=== Begin Enclosure ===

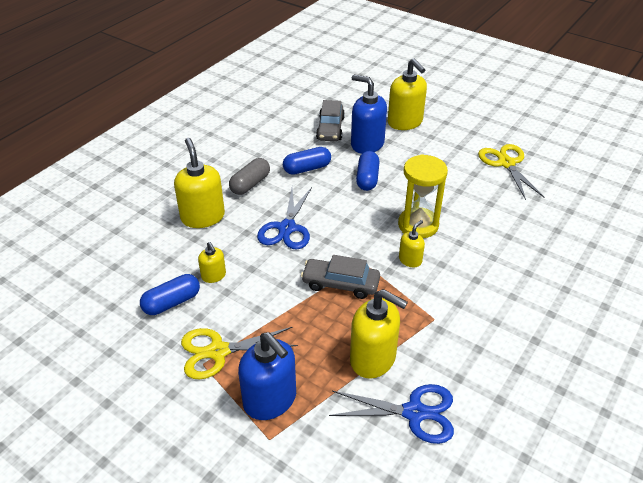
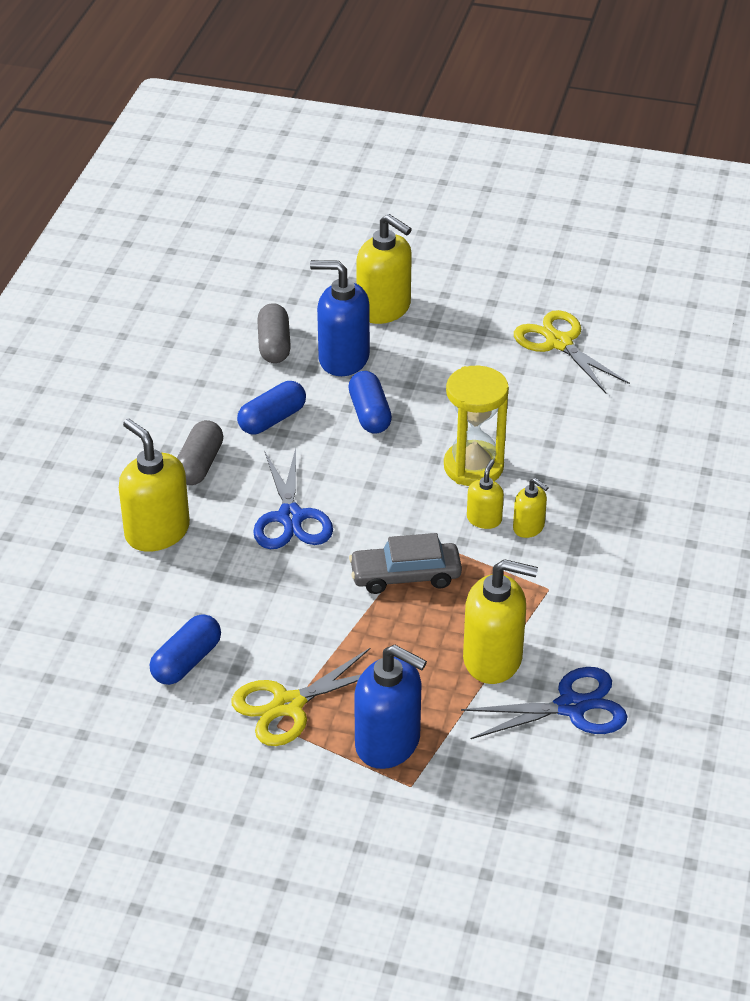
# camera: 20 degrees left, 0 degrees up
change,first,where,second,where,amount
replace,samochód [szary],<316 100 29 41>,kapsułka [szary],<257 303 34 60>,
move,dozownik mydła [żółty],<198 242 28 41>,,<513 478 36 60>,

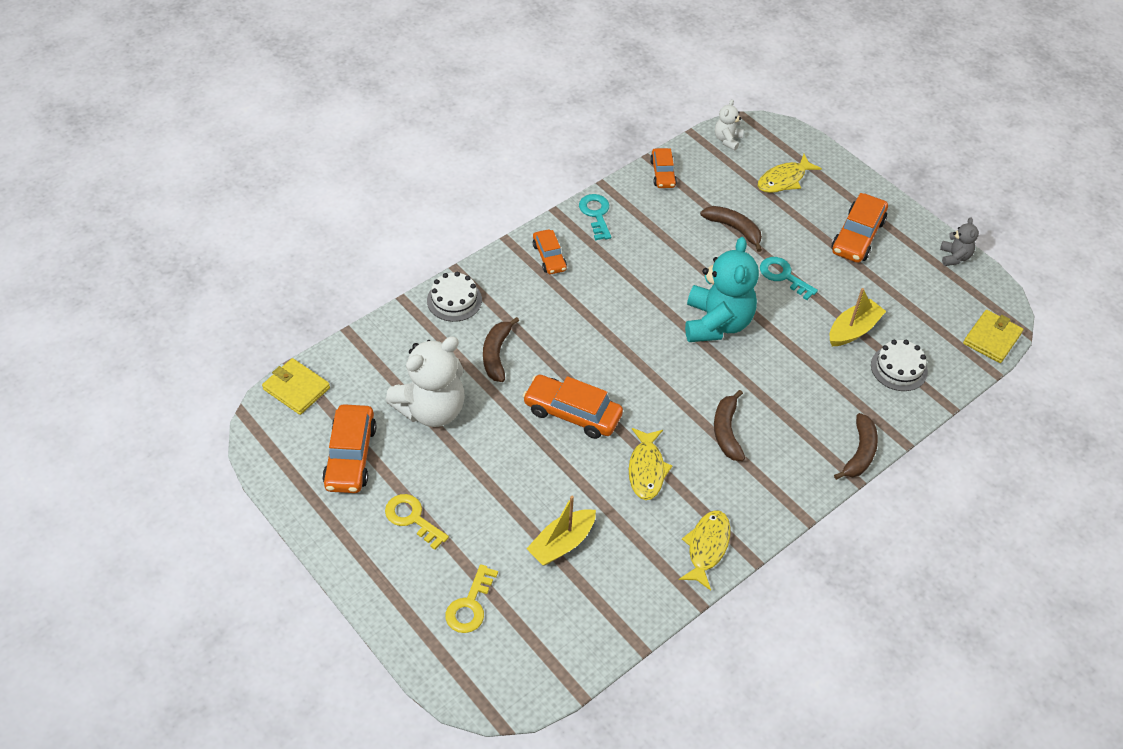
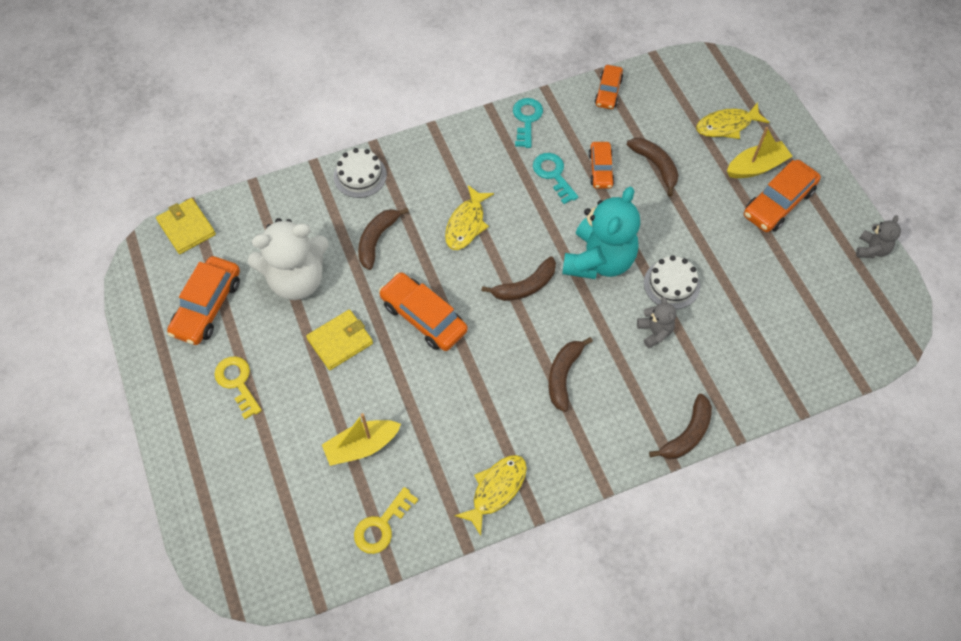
# camera: 20 degrees right, 10 degrees up
change,first,where,second,where,amount
move,portfel [żółty],<963 310 60 53>,,<306 309 67 61>,
move,klucz [żółty],<445 564 53 69>,,<354 487 64 67>,
move,ryba [żółty],<629 428 44 72>,,<445 185 49 65>,
insert,,,banan [brązowy],<482 256 74 45>,
move,klucz [turkusowy],<760 257 58 43>,,<533 153 45 51>,
move,samochód [pomarańczowy],<533 229 34 45>,,<588 142 27 47>,
insert,,,miś [szary],<637 297 39 51>,
move,tort [biały],<871 340 57 51>,,<644 255 56 54>,
move,łódka [żółty],<830 288 56 58>,,<727 127 66 51>,
delete,miś [biały],<715 99 29 51>,,,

=== End Enclosure ===

Try it:
In your answer, give every line of the listing above exactly, and do not include the images.

Answer to this exercise:
# camera: 20 degrees left, 0 degrees up
change,first,where,second,where,amount
replace,samochód [szary],<316 100 29 41>,kapsułka [szary],<257 303 34 60>,
move,dozownik mydła [żółty],<198 242 28 41>,,<513 478 36 60>,

# camera: 20 degrees right, 10 degrees up
change,first,where,second,where,amount
move,portfel [żółty],<963 310 60 53>,,<306 309 67 61>,
move,klucz [żółty],<445 564 53 69>,,<354 487 64 67>,
move,ryba [żółty],<629 428 44 72>,,<445 185 49 65>,
insert,,,banan [brązowy],<482 256 74 45>,
move,klucz [turkusowy],<760 257 58 43>,,<533 153 45 51>,
move,samochód [pomarańczowy],<533 229 34 45>,,<588 142 27 47>,
insert,,,miś [szary],<637 297 39 51>,
move,tort [biały],<871 340 57 51>,,<644 255 56 54>,
move,łódka [żółty],<830 288 56 58>,,<727 127 66 51>,
delete,miś [biały],<715 99 29 51>,,,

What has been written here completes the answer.